▶ [Source records]
*** Begin section ***

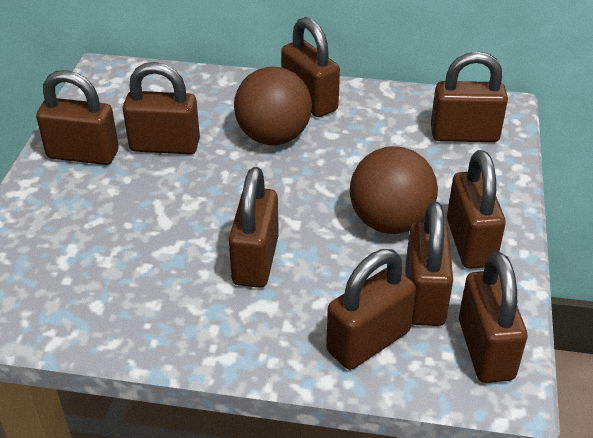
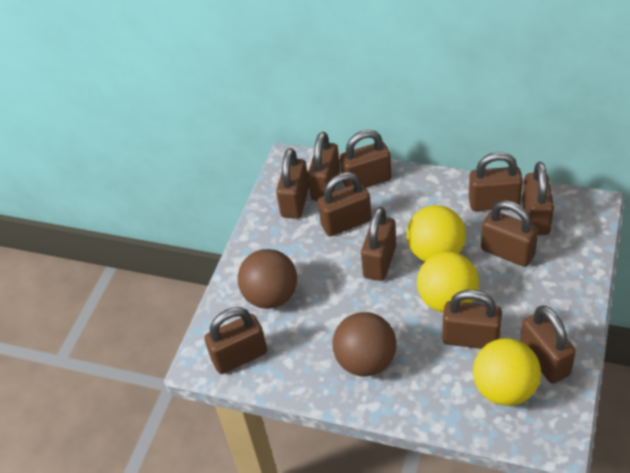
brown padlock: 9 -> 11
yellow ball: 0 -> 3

*** End section ***
*** Begin section ***

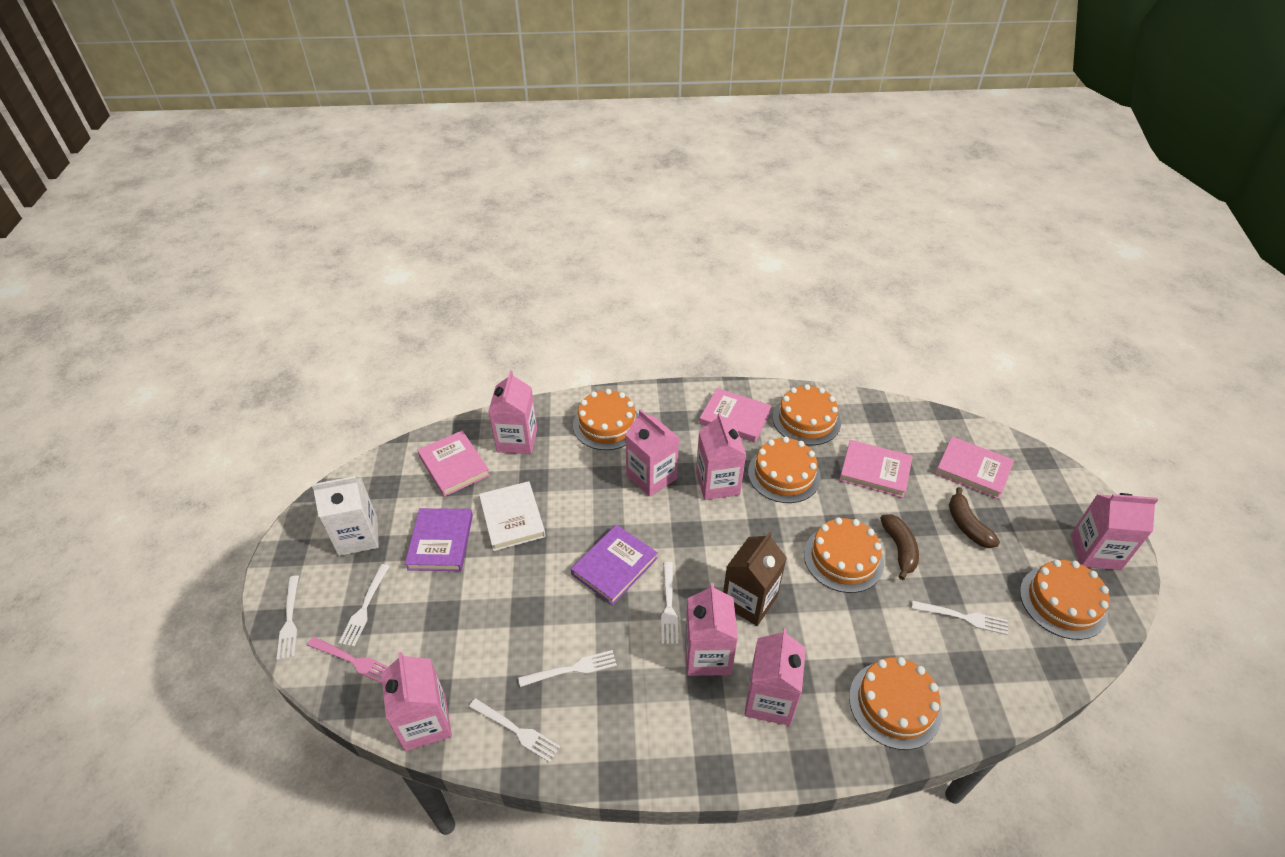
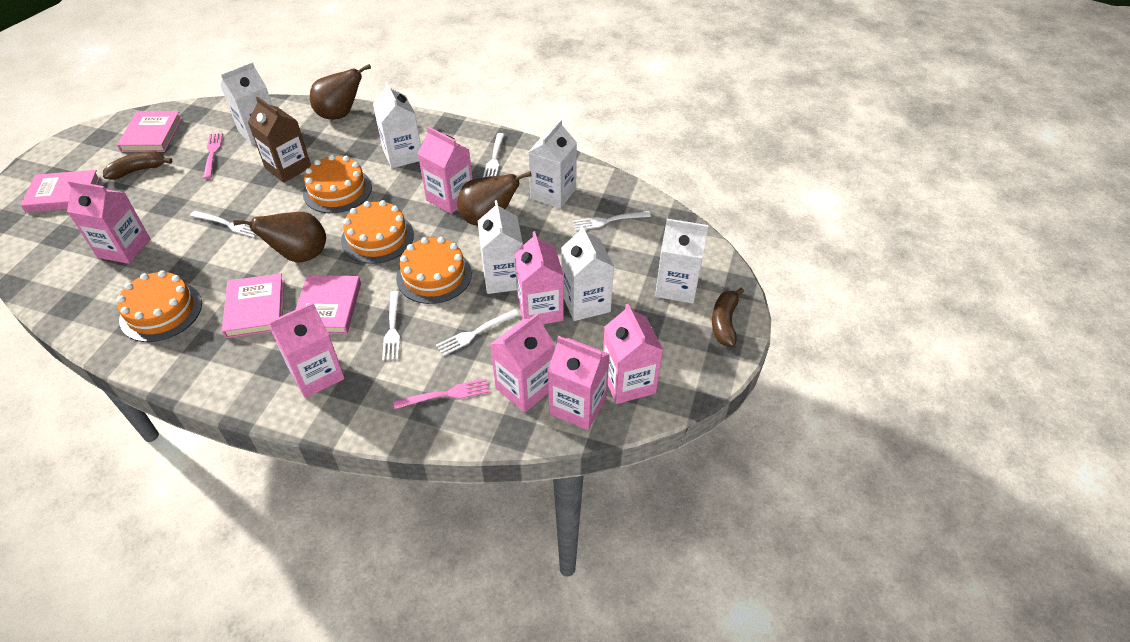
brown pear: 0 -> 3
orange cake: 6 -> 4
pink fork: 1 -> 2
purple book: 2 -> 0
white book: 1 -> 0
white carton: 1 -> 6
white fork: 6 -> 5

*** End section ***

▶ [Problem description] Using the entries above, give back exactly the line containing "pink fork: 1 -> 2", the line containing "white fork: 6 -> 5", and every line between them, and nothing else.

▶ [Answer to this task]
pink fork: 1 -> 2
purple book: 2 -> 0
white book: 1 -> 0
white carton: 1 -> 6
white fork: 6 -> 5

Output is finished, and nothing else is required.